PROMPT: Give back the whole listing exactly, line by line.
═══ PROVIDED RECORDS
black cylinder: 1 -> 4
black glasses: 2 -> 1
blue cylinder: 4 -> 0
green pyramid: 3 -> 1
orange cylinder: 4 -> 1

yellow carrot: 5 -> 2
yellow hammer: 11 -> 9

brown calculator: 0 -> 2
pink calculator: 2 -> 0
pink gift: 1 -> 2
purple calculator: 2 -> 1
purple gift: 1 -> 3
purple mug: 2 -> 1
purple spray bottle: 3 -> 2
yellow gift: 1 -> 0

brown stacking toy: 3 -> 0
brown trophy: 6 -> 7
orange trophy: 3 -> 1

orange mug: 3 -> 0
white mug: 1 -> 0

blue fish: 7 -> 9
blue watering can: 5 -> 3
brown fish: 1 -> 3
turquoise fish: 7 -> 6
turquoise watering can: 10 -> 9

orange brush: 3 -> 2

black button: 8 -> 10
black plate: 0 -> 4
══════
WRITTEN ANSWER:
black cylinder: 1 -> 4
black glasses: 2 -> 1
blue cylinder: 4 -> 0
green pyramid: 3 -> 1
orange cylinder: 4 -> 1

yellow carrot: 5 -> 2
yellow hammer: 11 -> 9

brown calculator: 0 -> 2
pink calculator: 2 -> 0
pink gift: 1 -> 2
purple calculator: 2 -> 1
purple gift: 1 -> 3
purple mug: 2 -> 1
purple spray bottle: 3 -> 2
yellow gift: 1 -> 0

brown stacking toy: 3 -> 0
brown trophy: 6 -> 7
orange trophy: 3 -> 1

orange mug: 3 -> 0
white mug: 1 -> 0

blue fish: 7 -> 9
blue watering can: 5 -> 3
brown fish: 1 -> 3
turquoise fish: 7 -> 6
turquoise watering can: 10 -> 9

orange brush: 3 -> 2

black button: 8 -> 10
black plate: 0 -> 4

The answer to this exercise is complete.